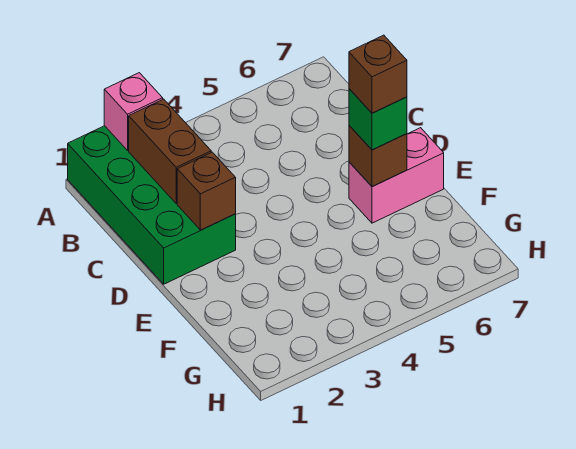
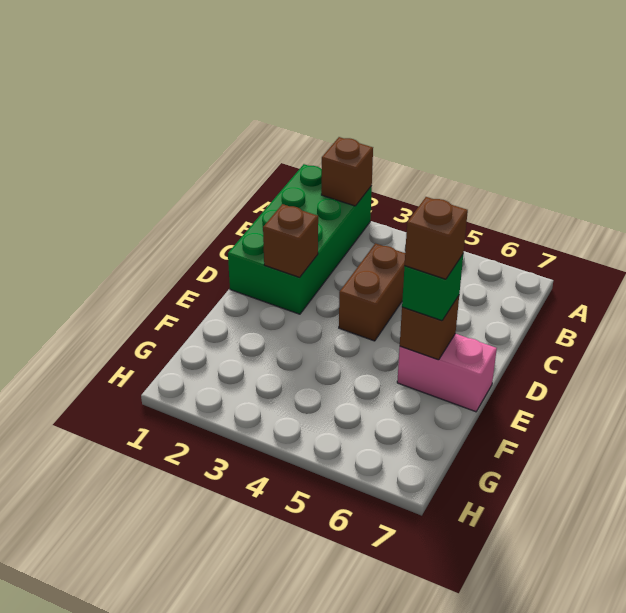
pink 1x1 brick [104,73,163,150] -> brown 1x1 brick [321,137,373,206]
brown 1x2 brick [129,99,211,203] -> brown 1x2 brick moved to [339,243,405,341]

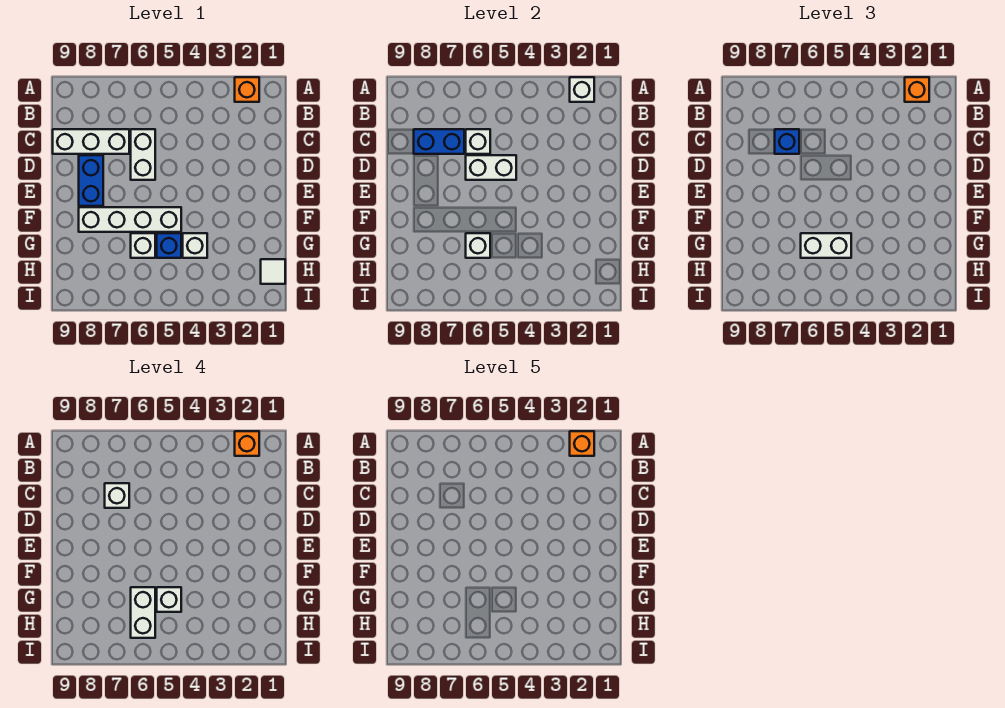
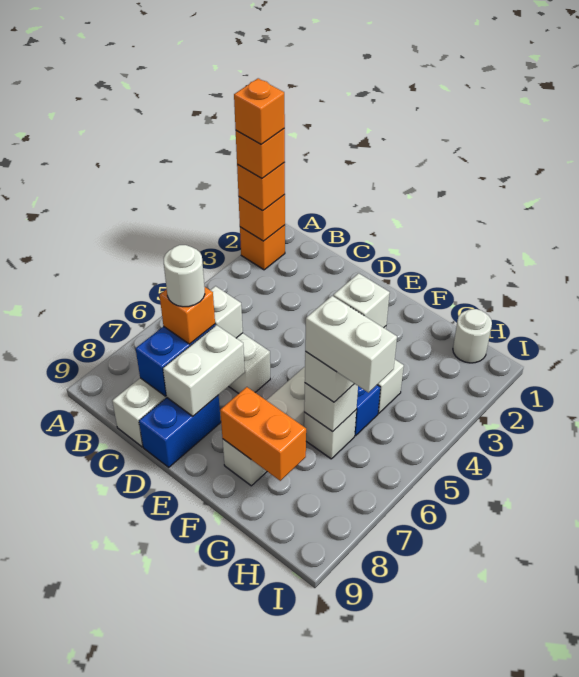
white 1x1 brick [570,77,594,102] -> orange 1x1 brick [239,195,285,241]
blue 1x1 brick [775,129,799,154] -> orange 1x1 brick [160,287,215,344]
white 1x1 brick [105,483,129,508] -> white 1x1 round brick [164,245,205,307]
white 1x2 brick [466,155,516,180] -> white 1x2 brick moved to [163,325,245,416]
blue 1x2 brick [79,155,103,206] -> blue 1x2 brick turned to [139,395,221,467]
none -> orange 1x2 brick [220,387,306,481]
white 1x1 tile [261,259,285,284] -> white 1x1 round brick [453,309,492,363]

Written task — Starting from the line containing "blue 1x2 brick [79,155,103,206]", repeat each line through the end of the entries, exactly.

Reply —
blue 1x2 brick [79,155,103,206] -> blue 1x2 brick turned to [139,395,221,467]
none -> orange 1x2 brick [220,387,306,481]
white 1x1 tile [261,259,285,284] -> white 1x1 round brick [453,309,492,363]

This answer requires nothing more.